### WHAT YOU SHOULD DO:
Extract only the first line of the listing and every line after it up to and including the one with "brown plate J5". Omit the pictures.
-----
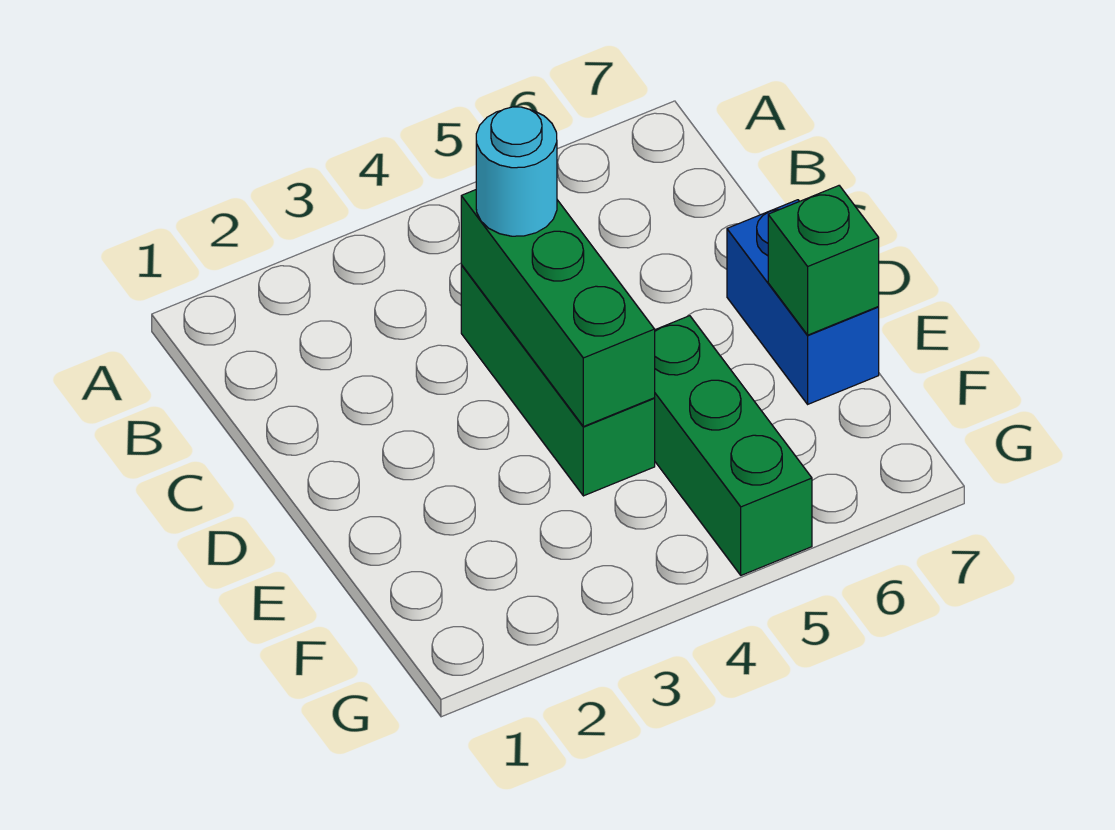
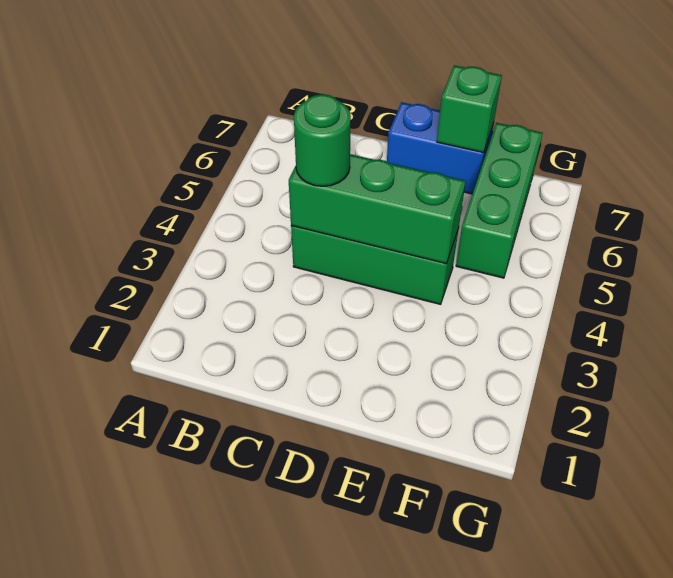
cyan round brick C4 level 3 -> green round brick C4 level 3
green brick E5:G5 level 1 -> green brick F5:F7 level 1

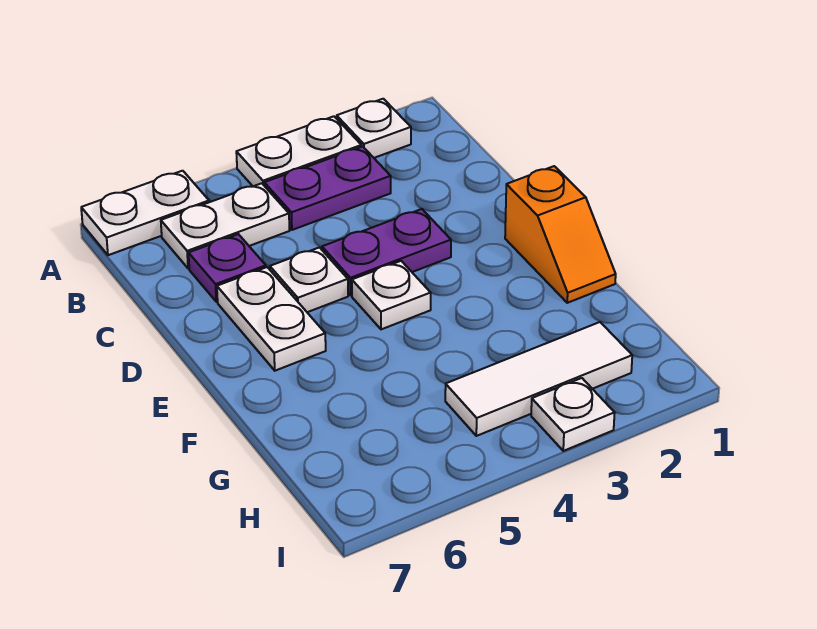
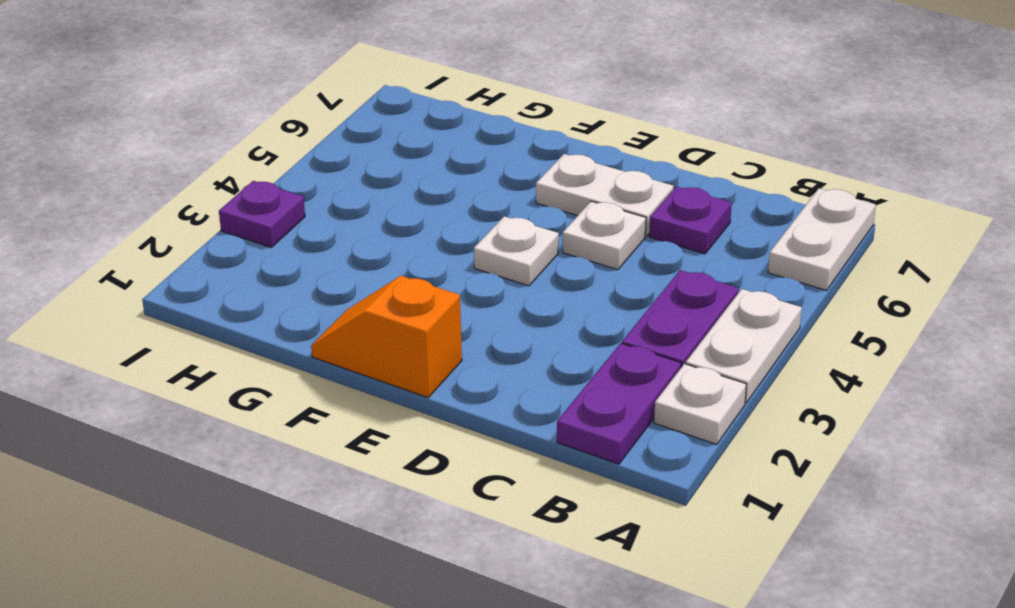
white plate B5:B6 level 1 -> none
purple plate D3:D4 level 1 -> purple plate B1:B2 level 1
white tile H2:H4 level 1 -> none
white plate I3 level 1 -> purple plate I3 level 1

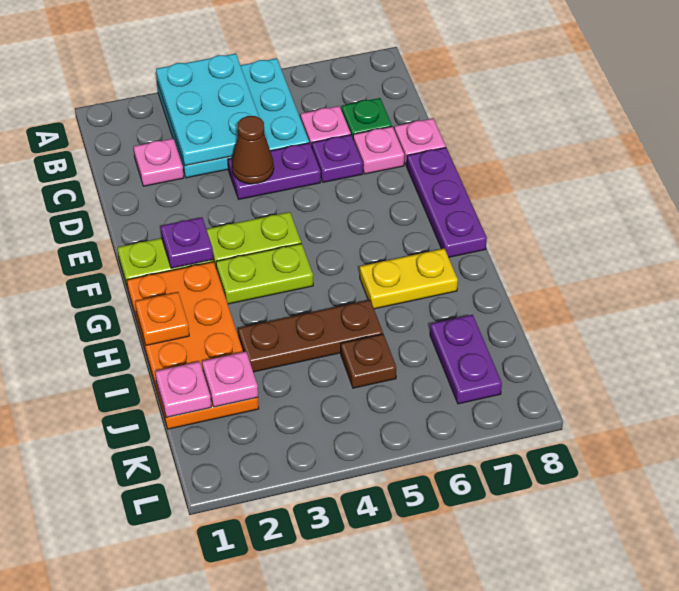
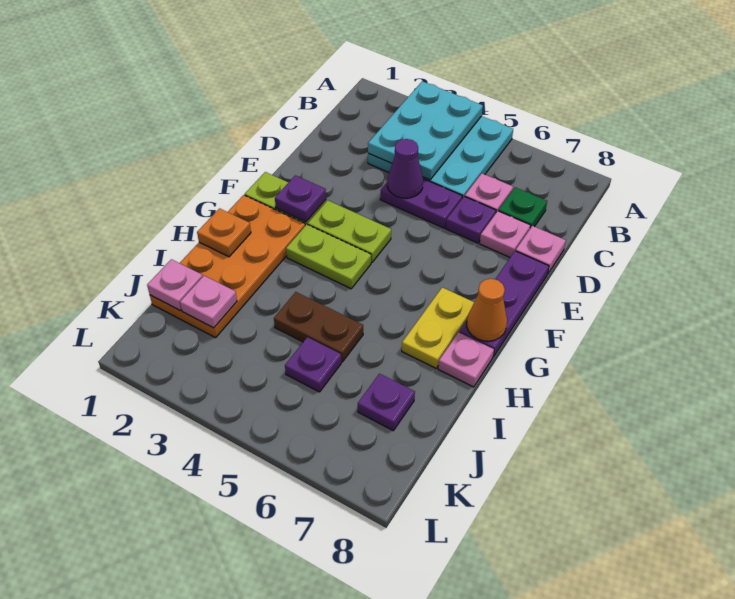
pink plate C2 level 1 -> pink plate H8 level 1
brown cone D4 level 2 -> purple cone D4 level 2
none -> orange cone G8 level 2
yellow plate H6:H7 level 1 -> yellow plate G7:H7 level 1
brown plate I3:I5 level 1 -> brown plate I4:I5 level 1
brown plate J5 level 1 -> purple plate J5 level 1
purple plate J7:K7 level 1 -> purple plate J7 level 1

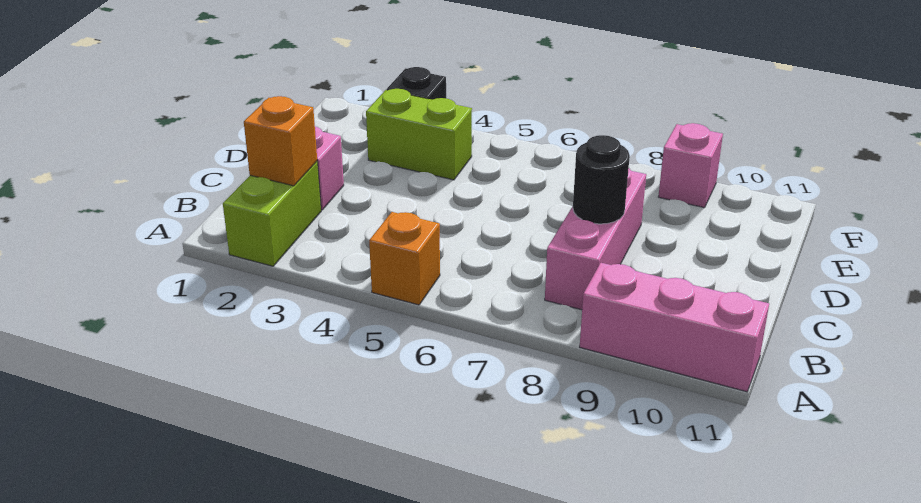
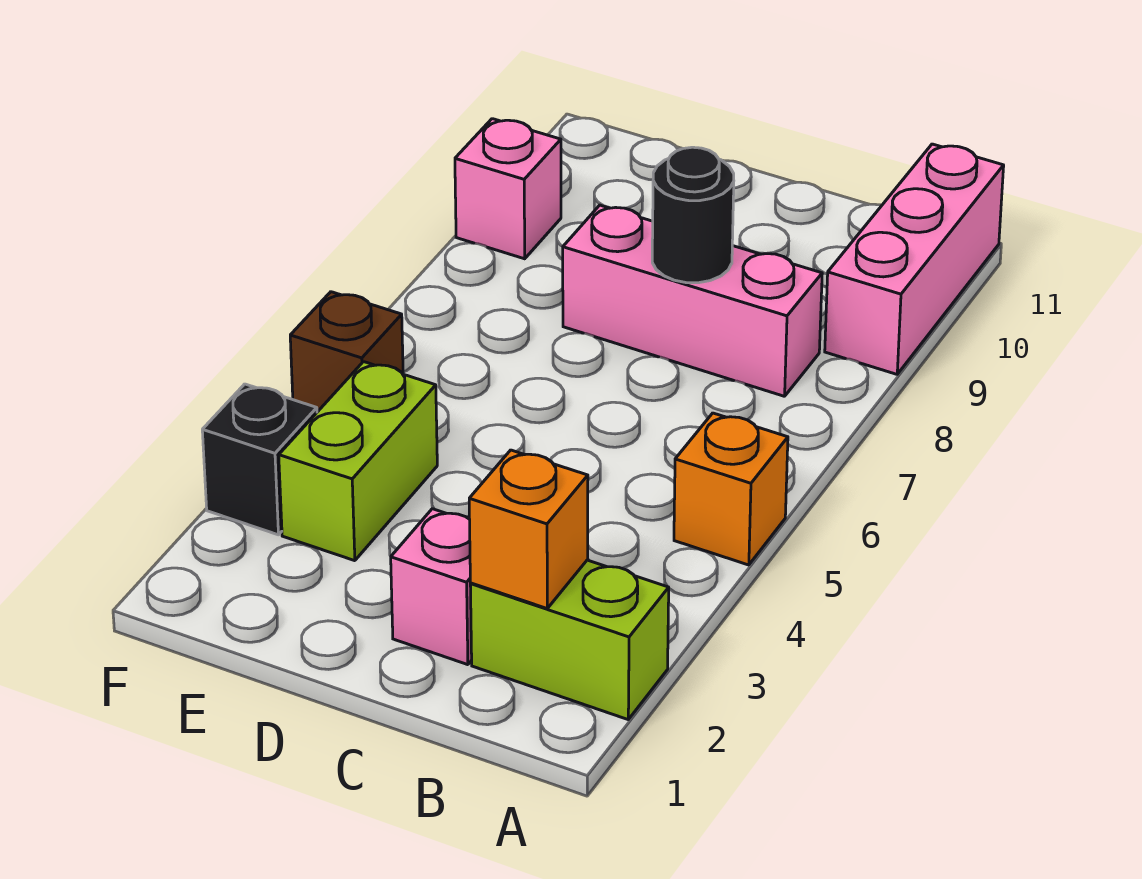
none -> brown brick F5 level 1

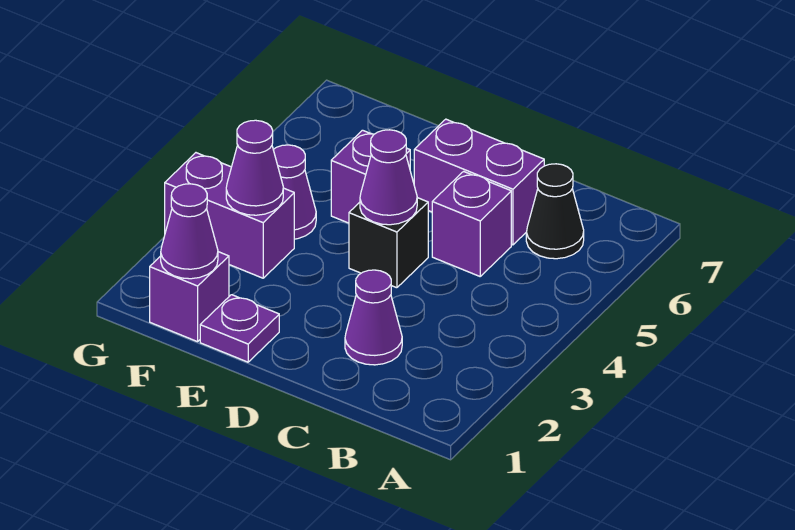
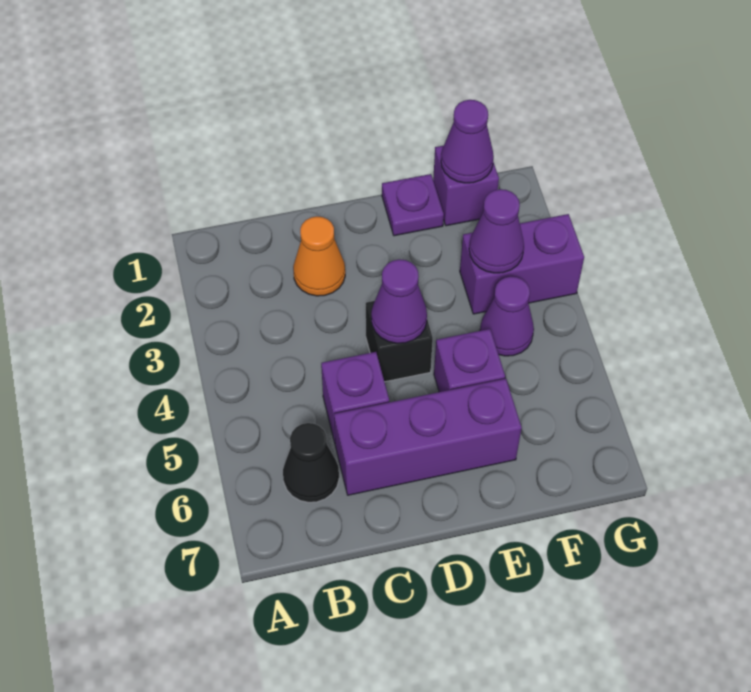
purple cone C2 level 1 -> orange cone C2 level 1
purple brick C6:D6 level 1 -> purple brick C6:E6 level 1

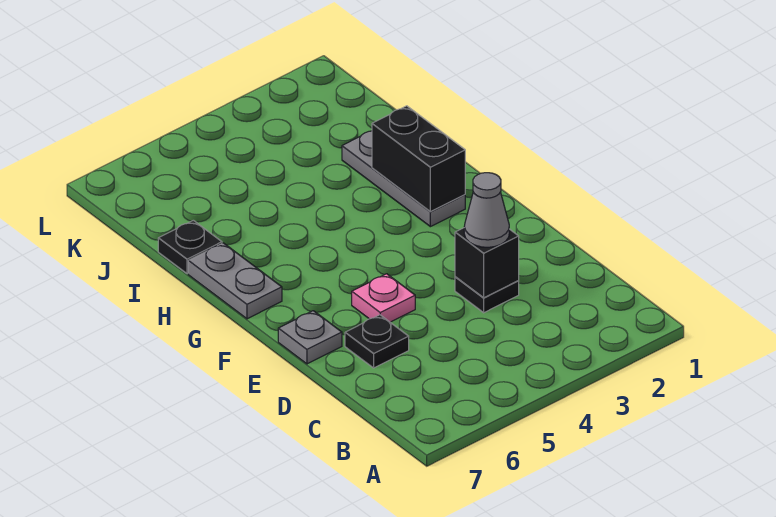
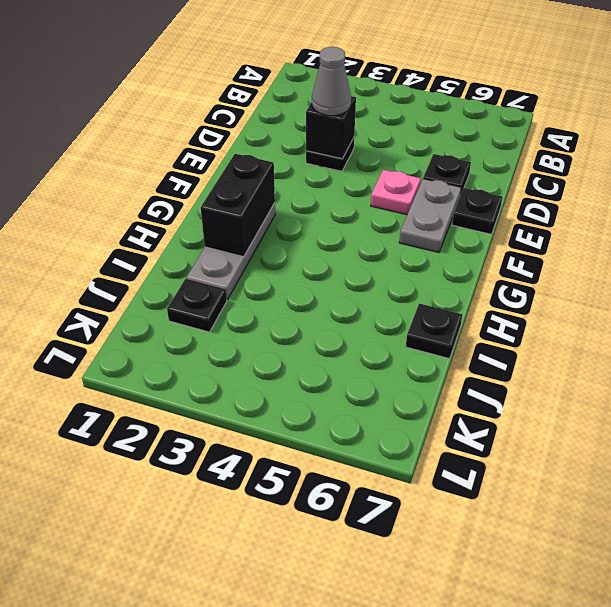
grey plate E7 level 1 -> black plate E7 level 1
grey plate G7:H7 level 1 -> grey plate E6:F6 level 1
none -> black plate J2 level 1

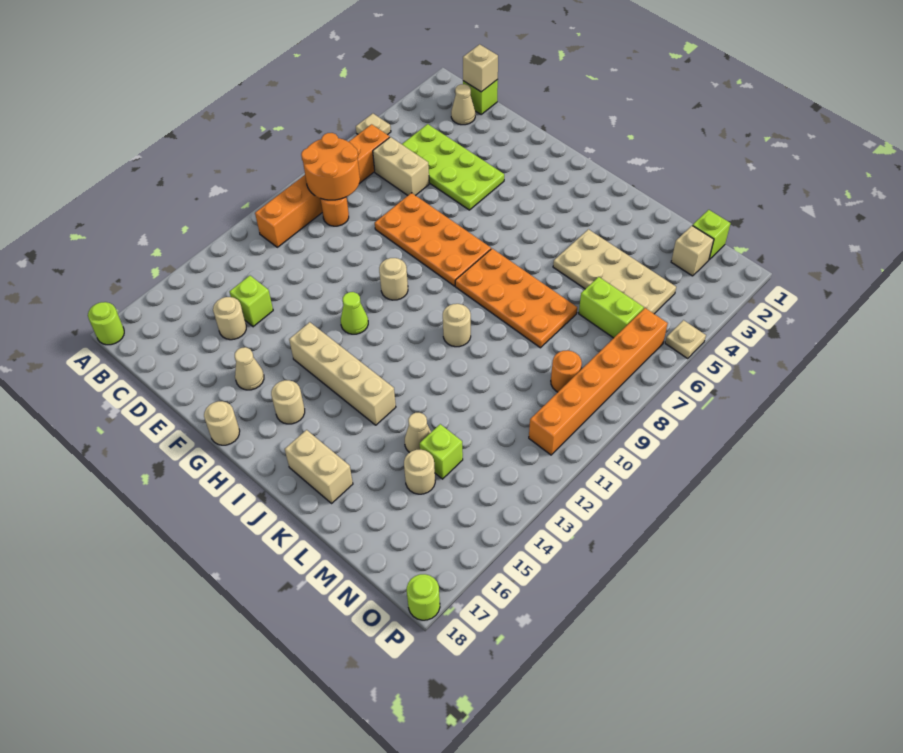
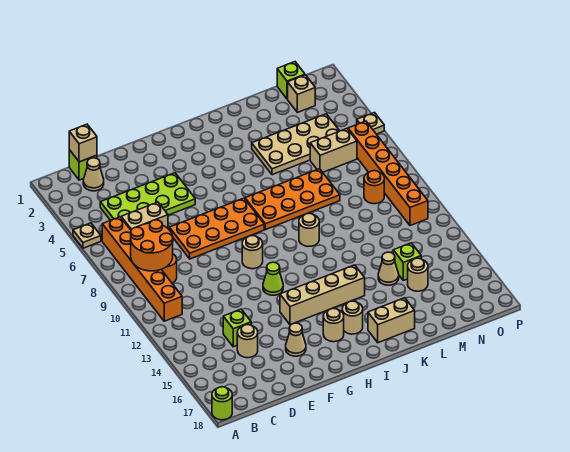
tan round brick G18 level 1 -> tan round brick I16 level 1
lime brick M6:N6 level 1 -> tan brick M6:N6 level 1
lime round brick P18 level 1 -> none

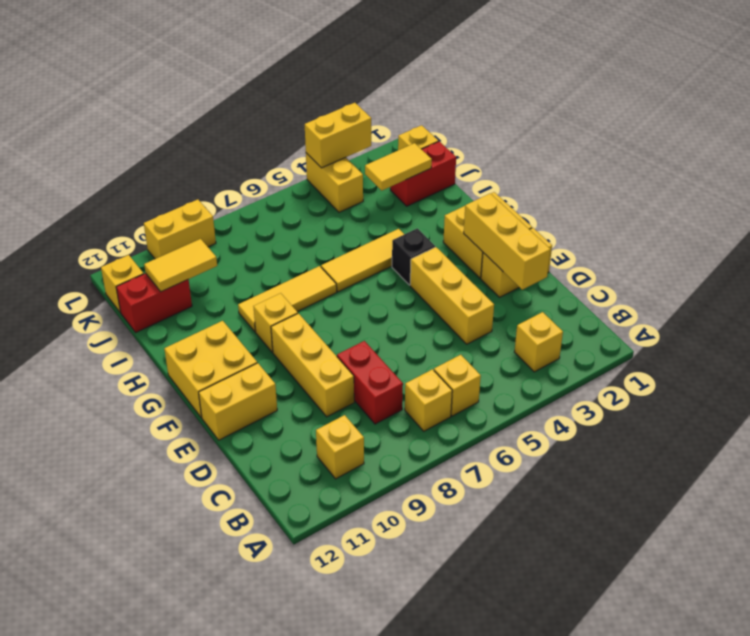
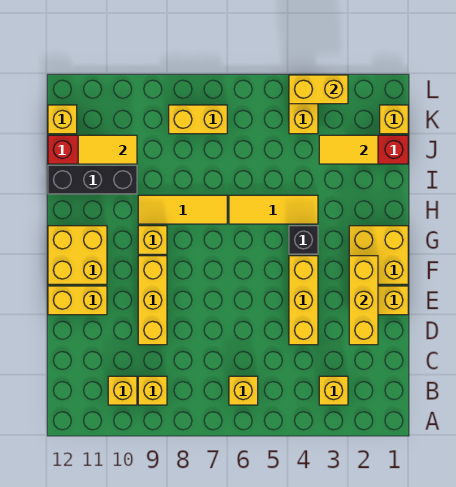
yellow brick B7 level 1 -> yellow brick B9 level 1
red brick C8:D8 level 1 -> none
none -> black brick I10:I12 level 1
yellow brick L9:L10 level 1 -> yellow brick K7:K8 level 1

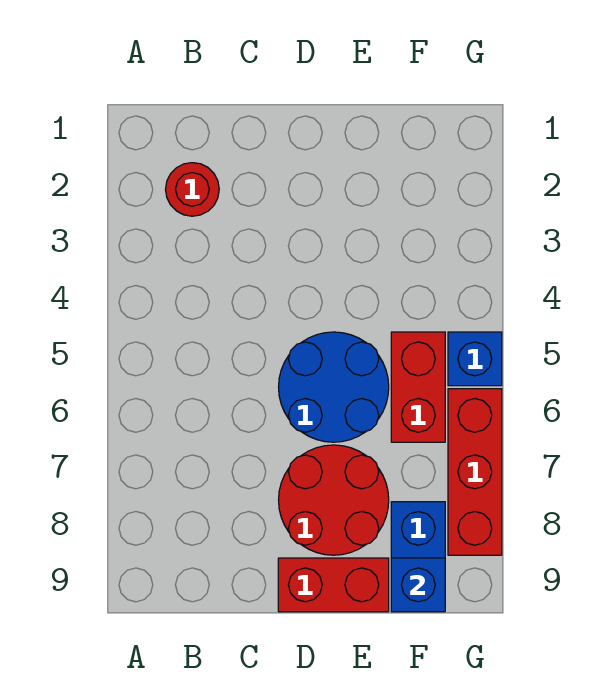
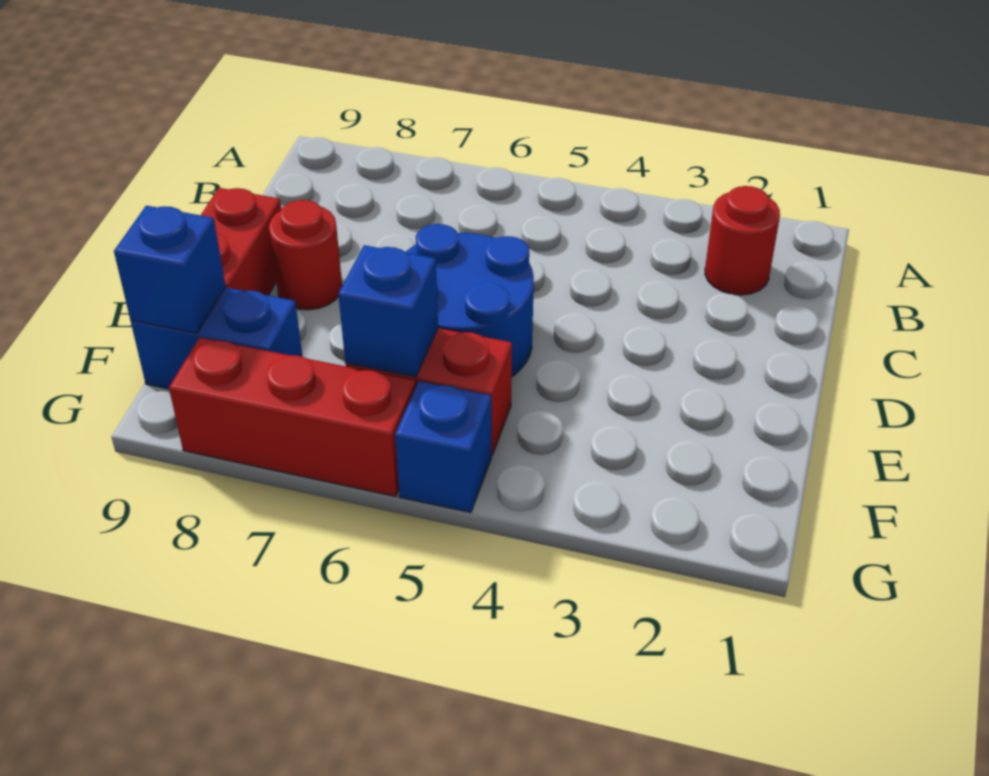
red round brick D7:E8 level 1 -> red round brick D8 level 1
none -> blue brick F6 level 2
-----
### TASK RESPONSE:
cyan round brick C4 level 3 -> green round brick C4 level 3
green brick E5:G5 level 1 -> green brick F5:F7 level 1

white plate B5:B6 level 1 -> none
purple plate D3:D4 level 1 -> purple plate B1:B2 level 1
white tile H2:H4 level 1 -> none
white plate I3 level 1 -> purple plate I3 level 1

pink plate C2 level 1 -> pink plate H8 level 1
brown cone D4 level 2 -> purple cone D4 level 2
none -> orange cone G8 level 2
yellow plate H6:H7 level 1 -> yellow plate G7:H7 level 1
brown plate I3:I5 level 1 -> brown plate I4:I5 level 1
brown plate J5 level 1 -> purple plate J5 level 1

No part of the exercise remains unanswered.